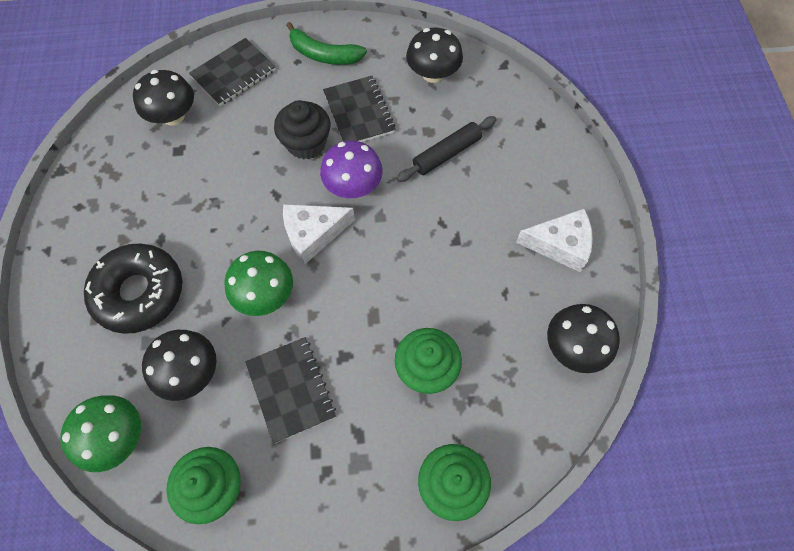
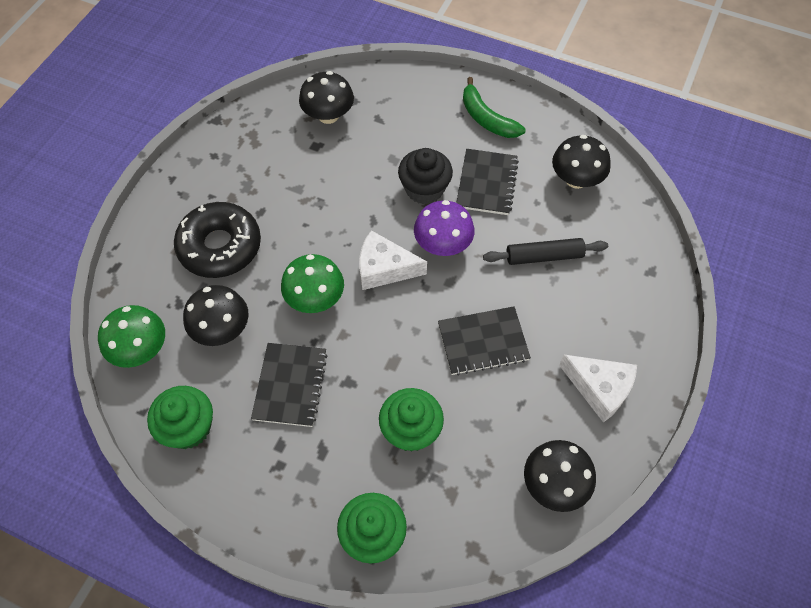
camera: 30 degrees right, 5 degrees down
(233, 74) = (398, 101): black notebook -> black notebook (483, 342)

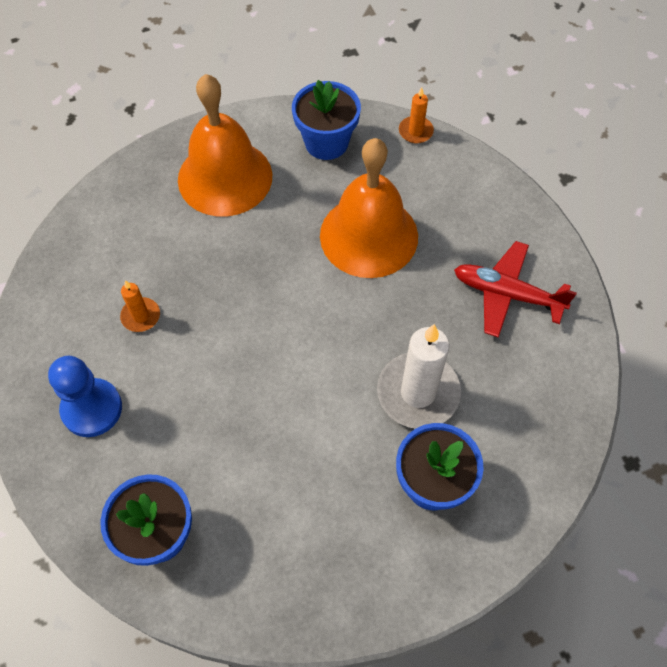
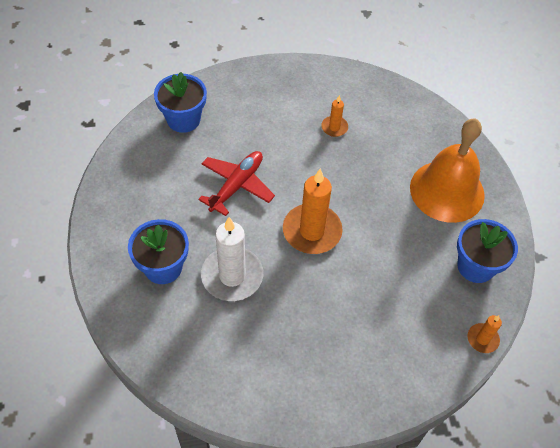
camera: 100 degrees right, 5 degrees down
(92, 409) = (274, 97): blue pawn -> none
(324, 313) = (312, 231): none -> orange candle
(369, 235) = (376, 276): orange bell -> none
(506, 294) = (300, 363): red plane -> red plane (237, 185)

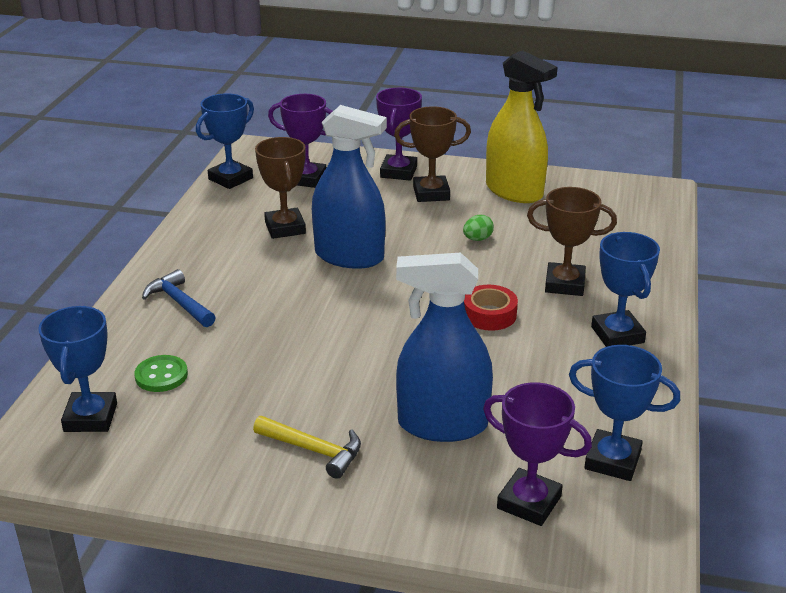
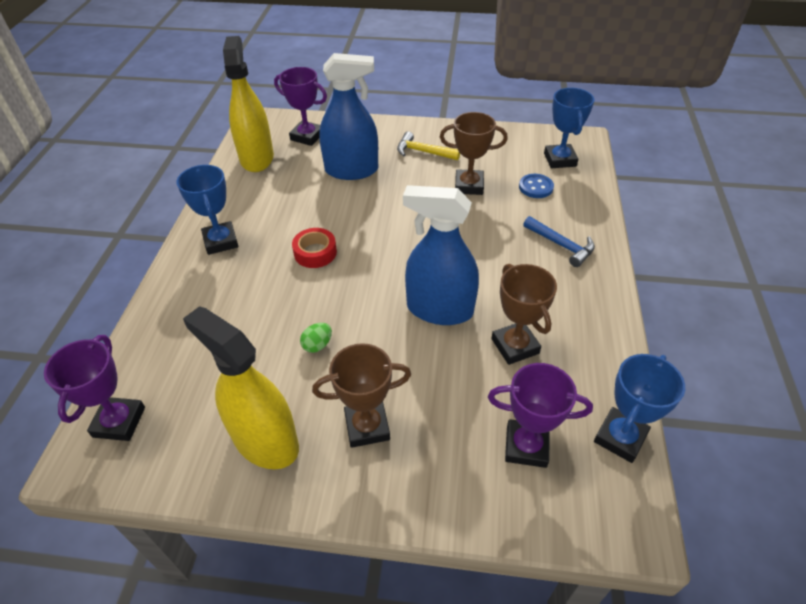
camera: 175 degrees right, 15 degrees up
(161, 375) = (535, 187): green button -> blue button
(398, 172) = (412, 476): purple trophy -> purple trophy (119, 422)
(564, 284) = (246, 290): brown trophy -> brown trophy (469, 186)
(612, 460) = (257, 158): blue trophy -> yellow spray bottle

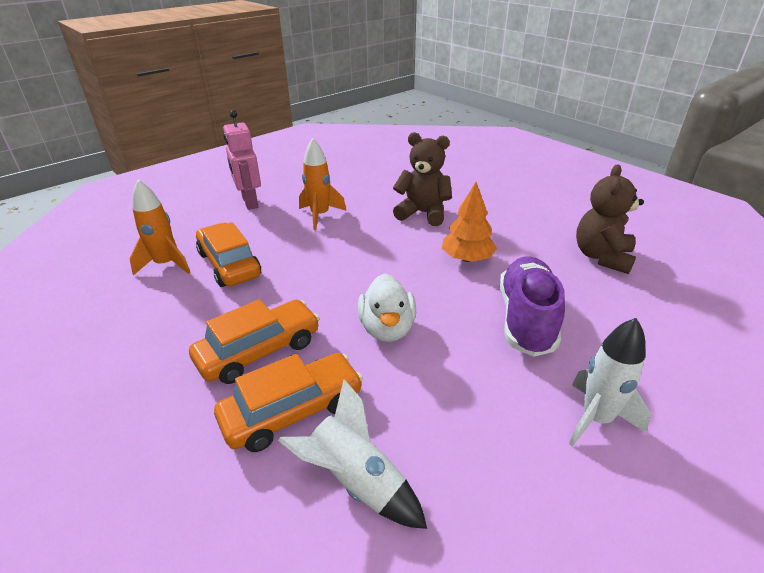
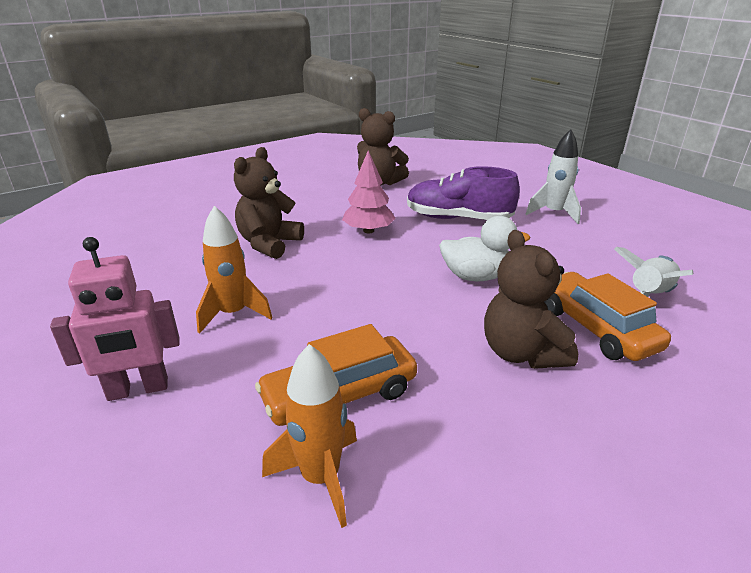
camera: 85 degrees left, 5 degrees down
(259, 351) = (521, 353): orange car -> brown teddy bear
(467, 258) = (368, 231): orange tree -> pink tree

**Requirement**:
Write out the lines above from the one with "(233, 74) = (398, 101): black" through the one with "(564, 284) = (246, 290): brown", ends included, exactly; no picture goes in.

**Solved problem**:
(233, 74) = (398, 101): black notebook -> black notebook (483, 342)

camera: 100 degrees right, 5 degrees down
(92, 409) = (274, 97): blue pawn -> none
(324, 313) = (312, 231): none -> orange candle
(369, 235) = (376, 276): orange bell -> none
(506, 294) = (300, 363): red plane -> red plane (237, 185)

camera: 175 degrees right, 15 degrees up
(161, 375) = (535, 187): green button -> blue button
(398, 172) = (412, 476): purple trophy -> purple trophy (119, 422)
(564, 284) = (246, 290): brown trophy -> brown trophy (469, 186)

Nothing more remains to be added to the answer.